*SUPPLIED INFORMATION:*
+ + +
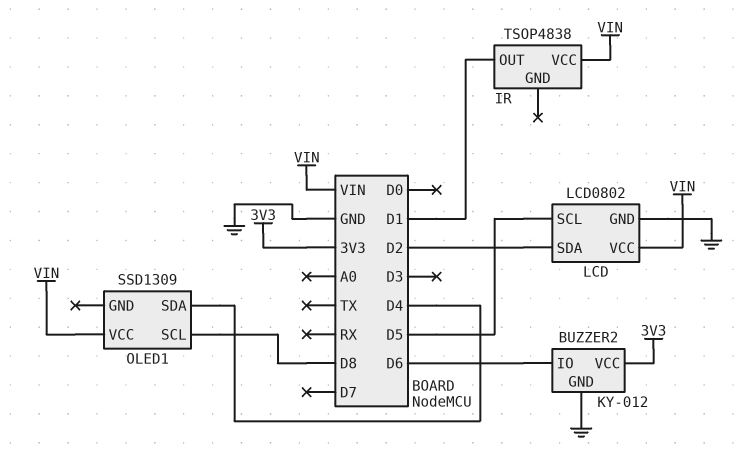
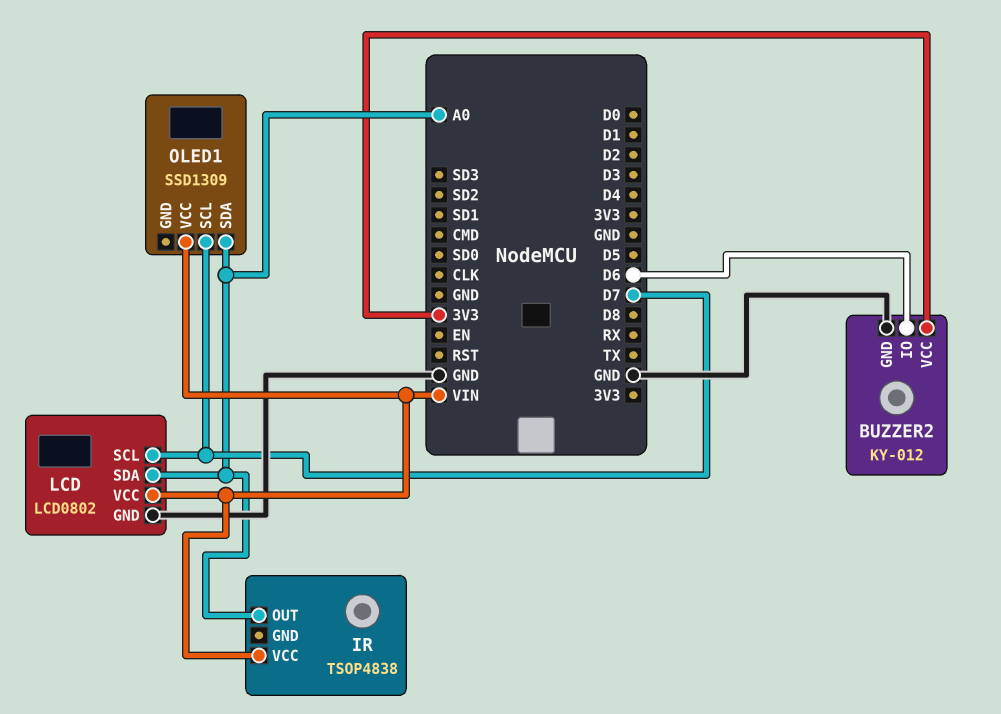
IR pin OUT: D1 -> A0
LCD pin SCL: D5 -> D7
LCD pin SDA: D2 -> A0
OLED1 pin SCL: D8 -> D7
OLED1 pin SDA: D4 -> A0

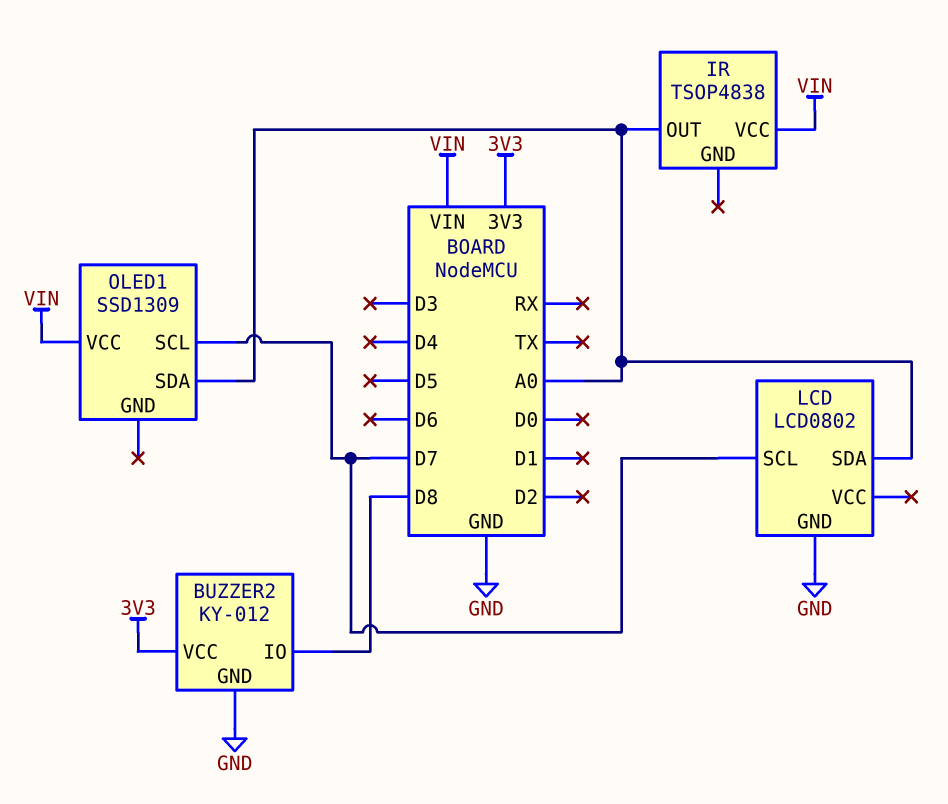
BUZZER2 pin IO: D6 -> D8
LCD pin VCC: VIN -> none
+ + +
*PROBLEM TO SOLVE:* Print the records above exactly, minus pictures.

*YOUR RESPONSE:*
IR pin OUT: D1 -> A0
LCD pin SCL: D5 -> D7
LCD pin SDA: D2 -> A0
OLED1 pin SCL: D8 -> D7
OLED1 pin SDA: D4 -> A0

BUZZER2 pin IO: D6 -> D8
LCD pin VCC: VIN -> none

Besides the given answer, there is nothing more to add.